## INFORMATION SHOWN

--- --- ---

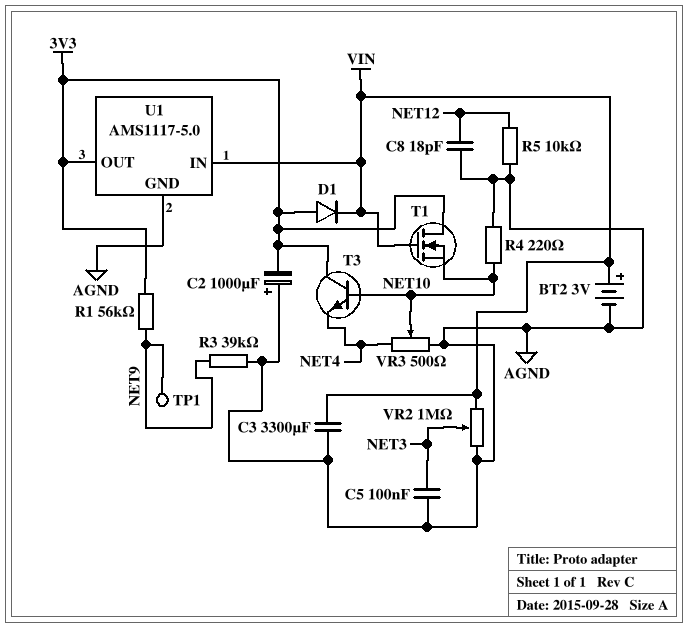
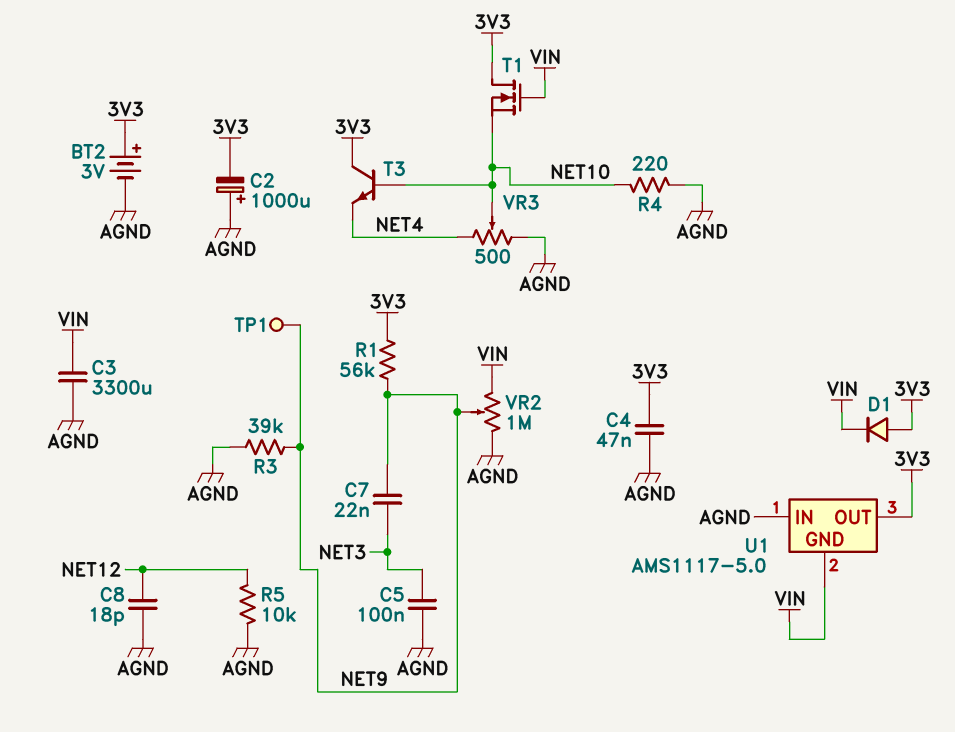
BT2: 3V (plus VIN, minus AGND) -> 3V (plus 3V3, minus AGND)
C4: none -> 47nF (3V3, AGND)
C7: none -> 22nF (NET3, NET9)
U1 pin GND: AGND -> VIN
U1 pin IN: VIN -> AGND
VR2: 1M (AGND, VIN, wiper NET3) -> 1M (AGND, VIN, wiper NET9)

--- --- ---

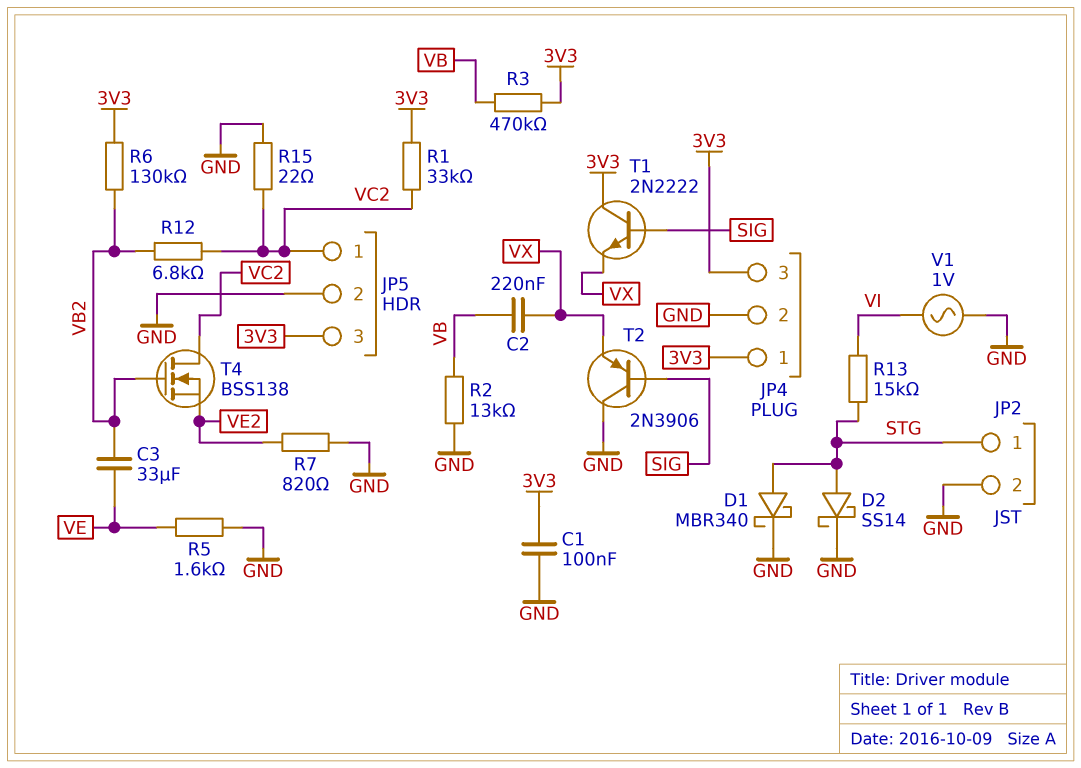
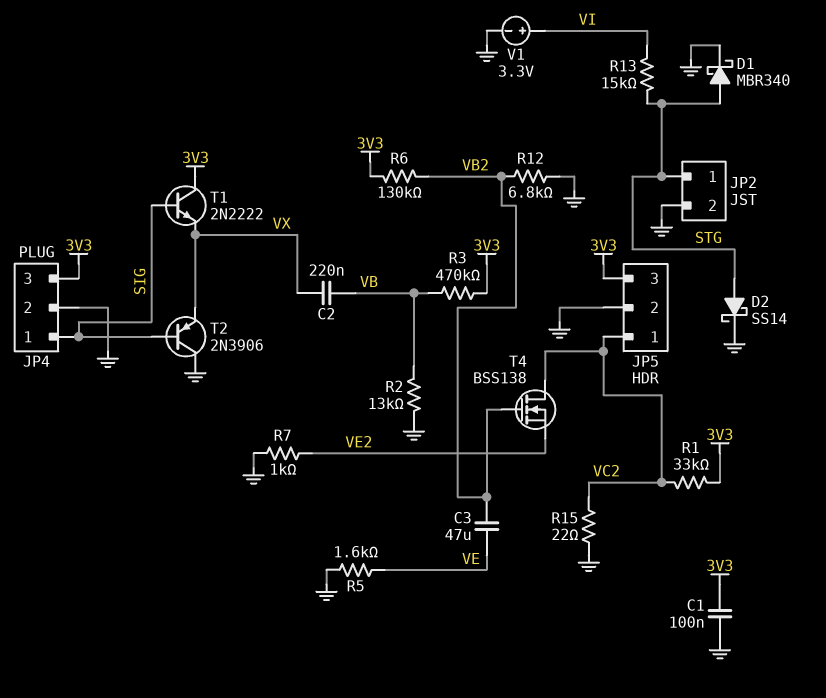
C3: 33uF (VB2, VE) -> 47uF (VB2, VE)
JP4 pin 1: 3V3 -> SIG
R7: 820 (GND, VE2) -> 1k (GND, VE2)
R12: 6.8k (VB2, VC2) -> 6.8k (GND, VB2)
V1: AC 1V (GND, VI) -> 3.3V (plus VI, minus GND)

--- --- ---

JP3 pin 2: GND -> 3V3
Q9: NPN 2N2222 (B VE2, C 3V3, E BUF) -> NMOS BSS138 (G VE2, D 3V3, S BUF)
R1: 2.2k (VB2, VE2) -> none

--- --- ---

## BRIEF
Where a line of the data holds "plus", show that line.

## ANSWER BELOW
BT2: 3V (plus VIN, minus AGND) -> 3V (plus 3V3, minus AGND)
V1: AC 1V (GND, VI) -> 3.3V (plus VI, minus GND)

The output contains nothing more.